**EXERCISE DESCRIPTION:** Can you reproduce every one of the lines below word for word, with nothing changed or left out?

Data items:
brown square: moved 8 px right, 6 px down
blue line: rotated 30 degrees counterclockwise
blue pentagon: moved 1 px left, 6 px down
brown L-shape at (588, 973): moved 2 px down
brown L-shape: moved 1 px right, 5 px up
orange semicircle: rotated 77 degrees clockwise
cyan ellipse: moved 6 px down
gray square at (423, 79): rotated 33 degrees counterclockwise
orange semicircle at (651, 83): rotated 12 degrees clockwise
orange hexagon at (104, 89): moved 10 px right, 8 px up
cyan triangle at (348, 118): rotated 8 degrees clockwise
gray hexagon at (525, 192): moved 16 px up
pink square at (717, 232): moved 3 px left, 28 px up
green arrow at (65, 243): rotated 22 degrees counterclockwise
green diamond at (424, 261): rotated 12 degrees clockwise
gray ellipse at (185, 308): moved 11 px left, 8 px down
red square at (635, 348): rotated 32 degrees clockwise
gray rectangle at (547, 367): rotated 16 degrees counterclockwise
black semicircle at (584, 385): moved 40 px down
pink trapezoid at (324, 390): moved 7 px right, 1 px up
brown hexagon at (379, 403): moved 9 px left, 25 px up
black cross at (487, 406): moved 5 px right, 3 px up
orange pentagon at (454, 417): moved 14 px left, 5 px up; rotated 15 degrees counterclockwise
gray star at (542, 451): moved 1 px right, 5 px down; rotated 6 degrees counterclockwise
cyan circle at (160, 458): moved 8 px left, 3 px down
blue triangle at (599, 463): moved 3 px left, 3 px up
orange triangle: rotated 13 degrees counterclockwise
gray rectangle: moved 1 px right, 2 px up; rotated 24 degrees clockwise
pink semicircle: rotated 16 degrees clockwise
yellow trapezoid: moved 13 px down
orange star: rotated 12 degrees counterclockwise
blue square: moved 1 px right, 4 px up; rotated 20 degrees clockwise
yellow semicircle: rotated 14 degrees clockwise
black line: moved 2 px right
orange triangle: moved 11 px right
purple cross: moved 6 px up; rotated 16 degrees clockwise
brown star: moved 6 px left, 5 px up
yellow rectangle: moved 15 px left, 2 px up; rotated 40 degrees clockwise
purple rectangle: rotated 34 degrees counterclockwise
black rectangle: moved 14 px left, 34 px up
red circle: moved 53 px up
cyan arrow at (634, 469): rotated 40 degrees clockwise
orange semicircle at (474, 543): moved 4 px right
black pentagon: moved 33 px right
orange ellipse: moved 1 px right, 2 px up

**SOLUTION BELOW:**
brown square: moved 8 px right, 6 px down
blue line: rotated 30 degrees counterclockwise
blue pentagon: moved 1 px left, 6 px down
brown L-shape at (588, 973): moved 2 px down
brown L-shape: moved 1 px right, 5 px up
orange semicircle: rotated 77 degrees clockwise
cyan ellipse: moved 6 px down
gray square at (423, 79): rotated 33 degrees counterclockwise
orange semicircle at (651, 83): rotated 12 degrees clockwise
orange hexagon at (104, 89): moved 10 px right, 8 px up
cyan triangle at (348, 118): rotated 8 degrees clockwise
gray hexagon at (525, 192): moved 16 px up
pink square at (717, 232): moved 3 px left, 28 px up
green arrow at (65, 243): rotated 22 degrees counterclockwise
green diamond at (424, 261): rotated 12 degrees clockwise
gray ellipse at (185, 308): moved 11 px left, 8 px down
red square at (635, 348): rotated 32 degrees clockwise
gray rectangle at (547, 367): rotated 16 degrees counterclockwise
black semicircle at (584, 385): moved 40 px down
pink trapezoid at (324, 390): moved 7 px right, 1 px up
brown hexagon at (379, 403): moved 9 px left, 25 px up
black cross at (487, 406): moved 5 px right, 3 px up
orange pentagon at (454, 417): moved 14 px left, 5 px up; rotated 15 degrees counterclockwise
gray star at (542, 451): moved 1 px right, 5 px down; rotated 6 degrees counterclockwise
cyan circle at (160, 458): moved 8 px left, 3 px down
blue triangle at (599, 463): moved 3 px left, 3 px up
orange triangle: rotated 13 degrees counterclockwise
gray rectangle: moved 1 px right, 2 px up; rotated 24 degrees clockwise
pink semicircle: rotated 16 degrees clockwise
yellow trapezoid: moved 13 px down
orange star: rotated 12 degrees counterclockwise
blue square: moved 1 px right, 4 px up; rotated 20 degrees clockwise
yellow semicircle: rotated 14 degrees clockwise
black line: moved 2 px right
orange triangle: moved 11 px right
purple cross: moved 6 px up; rotated 16 degrees clockwise
brown star: moved 6 px left, 5 px up
yellow rectangle: moved 15 px left, 2 px up; rotated 40 degrees clockwise
purple rectangle: rotated 34 degrees counterclockwise
black rectangle: moved 14 px left, 34 px up
red circle: moved 53 px up
cyan arrow at (634, 469): rotated 40 degrees clockwise
orange semicircle at (474, 543): moved 4 px right
black pentagon: moved 33 px right
orange ellipse: moved 1 px right, 2 px up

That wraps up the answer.